▸ Exercise goal: Copy out the listing that follows, exact in every word, and skip the images.

** Data for the task follows **

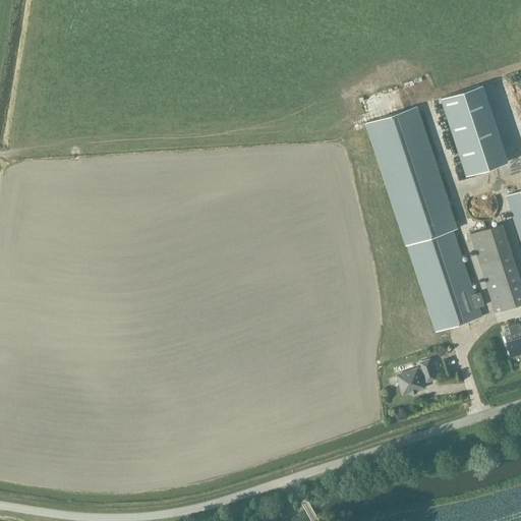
[(441,98),(466,175),(505,162),(479,84),(441,98)]
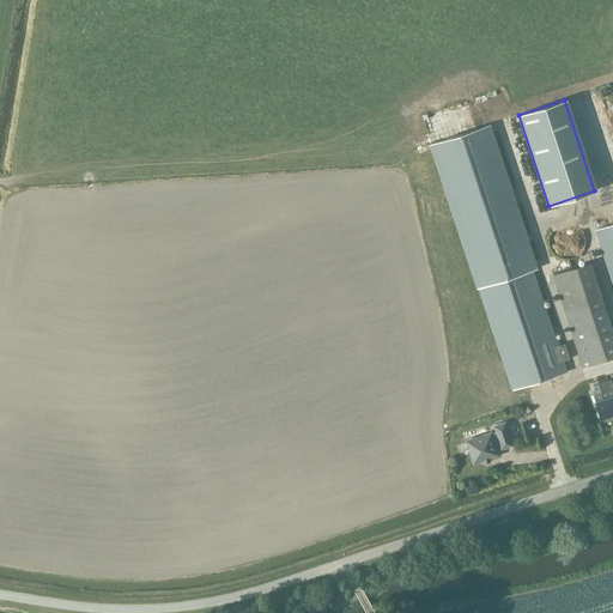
[(489,125),(431,144),(455,216),(479,287),(480,287),(514,390),(527,386),(568,372),(564,362),(570,359),(565,344),(558,346),(533,271),(536,268),(513,196),(489,125)]
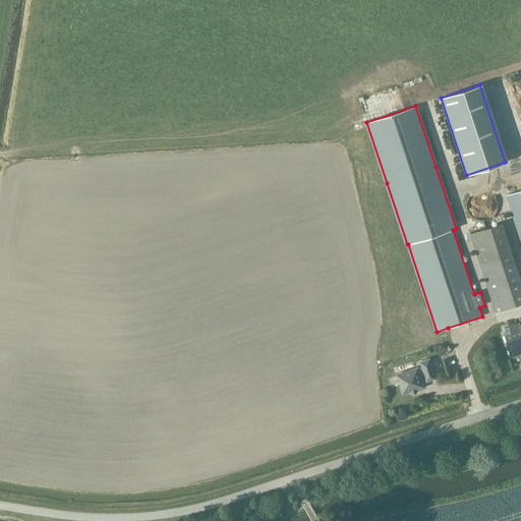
[(520,243),(520,189),(505,195),(520,243)]
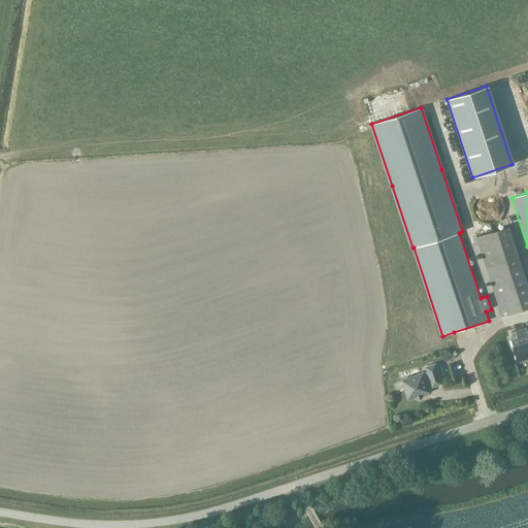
[(502,316),(527,307),(527,283),(509,226),(476,237),(502,316)]
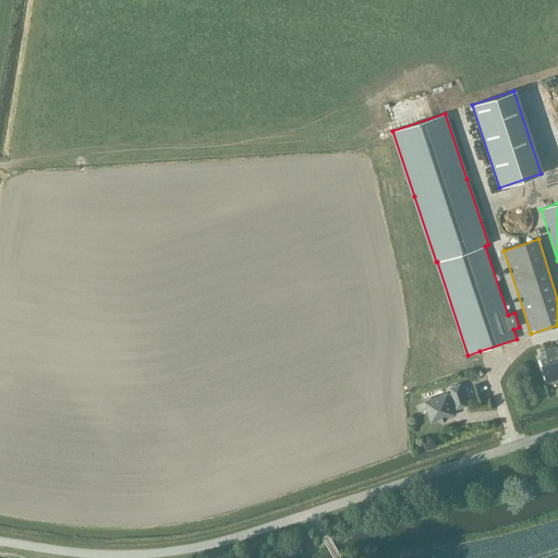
[(546,380),(557,376),(557,359),(554,346),(544,349),(548,363),(542,365),(546,380)]
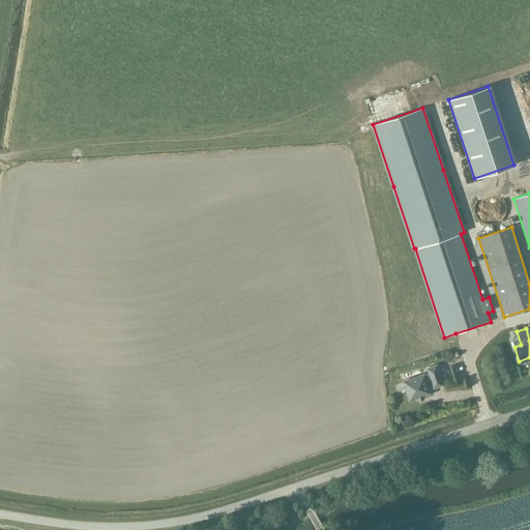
[(424,375),(404,381),(410,400),(431,393),(429,388),(434,387),(442,384),(437,365),(428,369),(430,374),(424,375)]
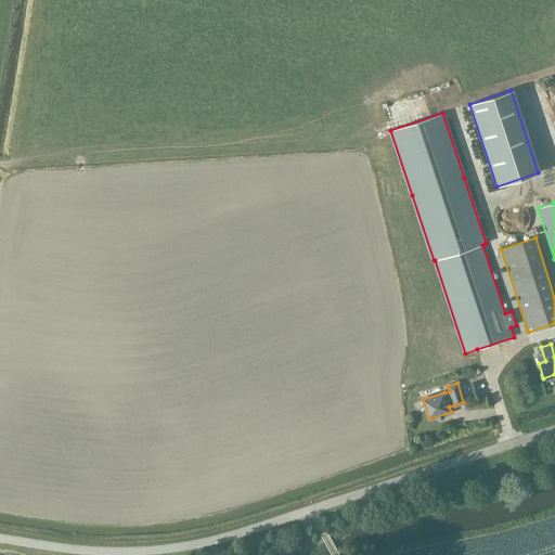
All buildings are outlined.
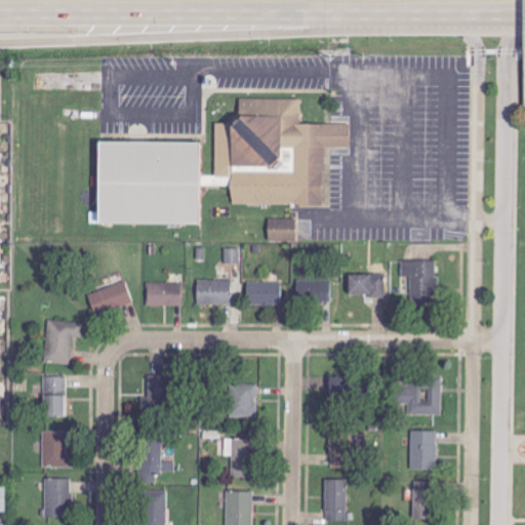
[(95,220),(96,139),(199,140),(198,174),(212,174),(213,121),(231,122),(237,115),(237,97),(296,97),(297,121),(347,121),(346,145),(320,146),(320,201),(230,201),(229,185),(198,185),(197,221),(95,220)]
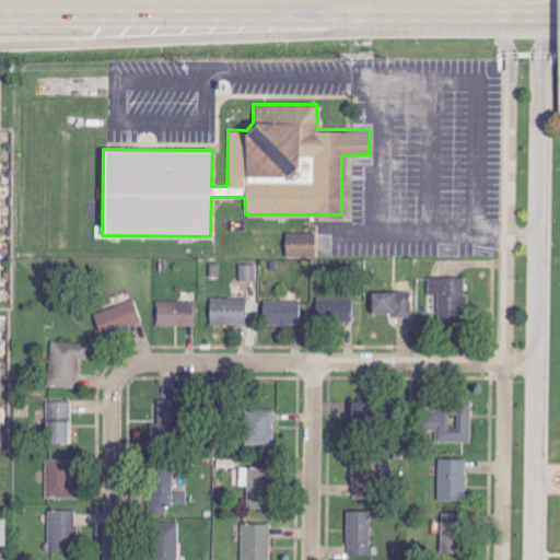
[(316,257),(317,234),(287,233),(286,256),(316,257)]
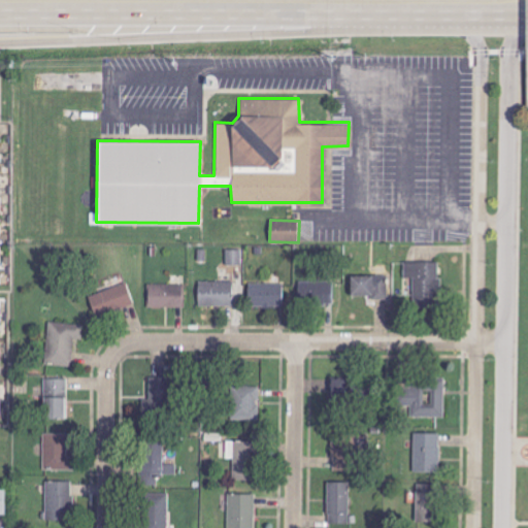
[(226,266),(242,266),(242,250),(227,250),(226,266)]
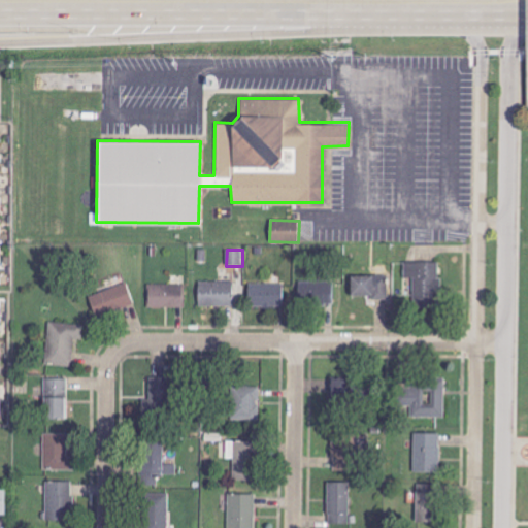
[(395,296),(415,296),(415,303),(440,304),(440,263),(396,262),(395,296)]
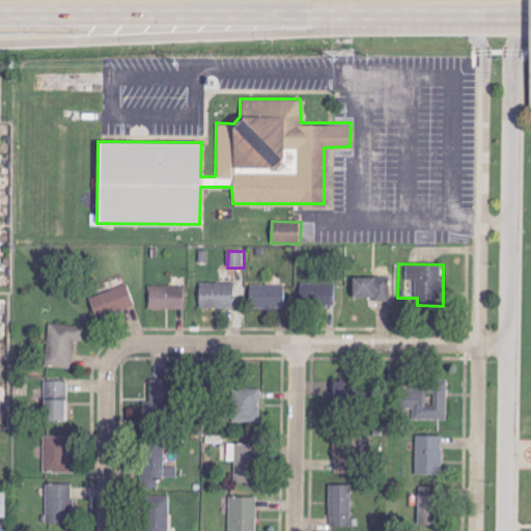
[(348,278),(350,299),(374,298),(374,301),(390,301),(390,277),(348,278)]
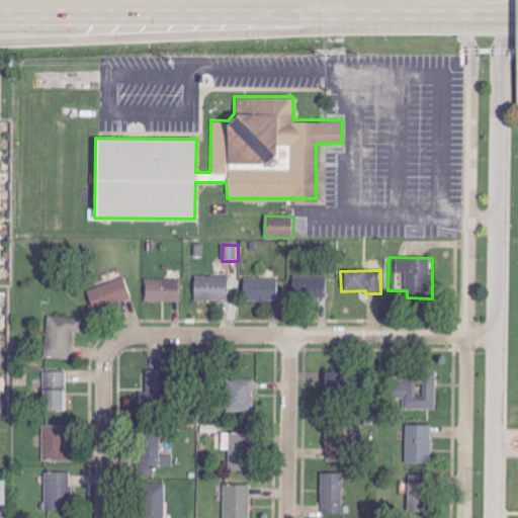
[(229,300),(230,276),(195,276),(195,300),(229,300)]
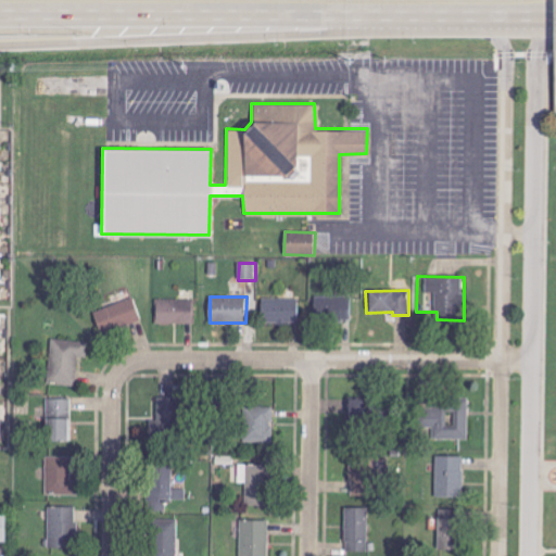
[(324,319),(352,318),(351,297),(324,298),(324,319)]
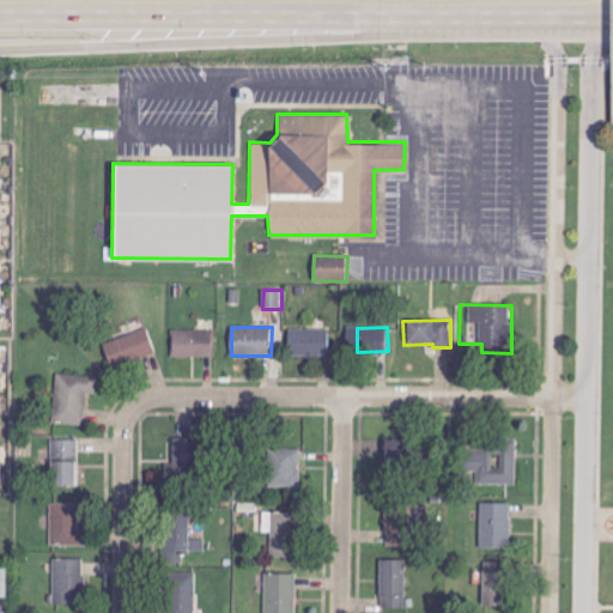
[(104,345),(114,370),(157,352),(146,328),(104,345)]
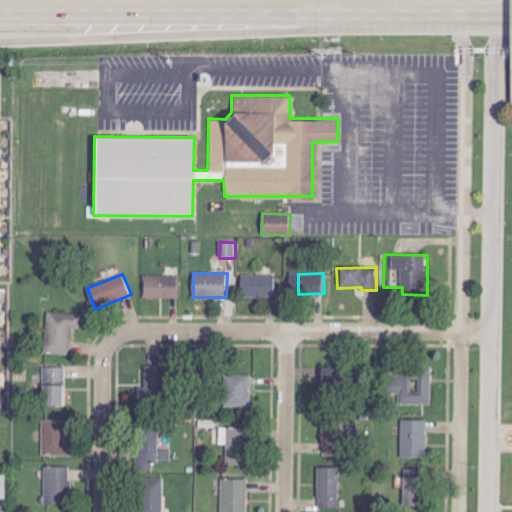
[(275,275),(243,275),(242,298),(274,298),(275,275)]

** End of Data for the task **

▸ Answer for this exercise:
[(441,98),(466,175),(505,162),(479,84),(441,98)]
[(489,125),(431,144),(455,216),(479,287),(480,287),(514,390),(527,386),(568,372),(564,362),(570,359),(565,344),(558,346),(533,271),(536,268),(513,196),(489,125)]
[(520,243),(520,189),(505,195),(520,243)]
[(502,316),(527,307),(527,283),(509,226),(476,237),(502,316)]
[(546,380),(557,376),(557,359),(554,346),(544,349),(548,363),(542,365),(546,380)]
[(424,375),(404,381),(410,400),(431,393),(429,388),(434,387),(442,384),(437,365),(428,369),(430,374),(424,375)]
All buildings are outlined.
[(95,220),(96,139),(199,140),(198,174),(212,174),(213,121),(231,122),(237,115),(237,97),(296,97),(297,121),(347,121),(346,145),(320,146),(320,201),(230,201),(229,185),(198,185),(197,221),(95,220)]
[(316,257),(317,234),(287,233),(286,256),(316,257)]
[(226,266),(242,266),(242,250),(227,250),(226,266)]
[(395,296),(415,296),(415,303),(440,304),(440,263),(396,262),(395,296)]
[(348,278),(350,299),(374,298),(374,301),(390,301),(390,277),(348,278)]
[(229,300),(230,276),(195,276),(195,300),(229,300)]
[(324,319),(352,318),(351,297),(324,298),(324,319)]
[(104,345),(114,370),(157,352),(146,328),(104,345)]
[(275,275),(243,275),(242,298),(274,298),(275,275)]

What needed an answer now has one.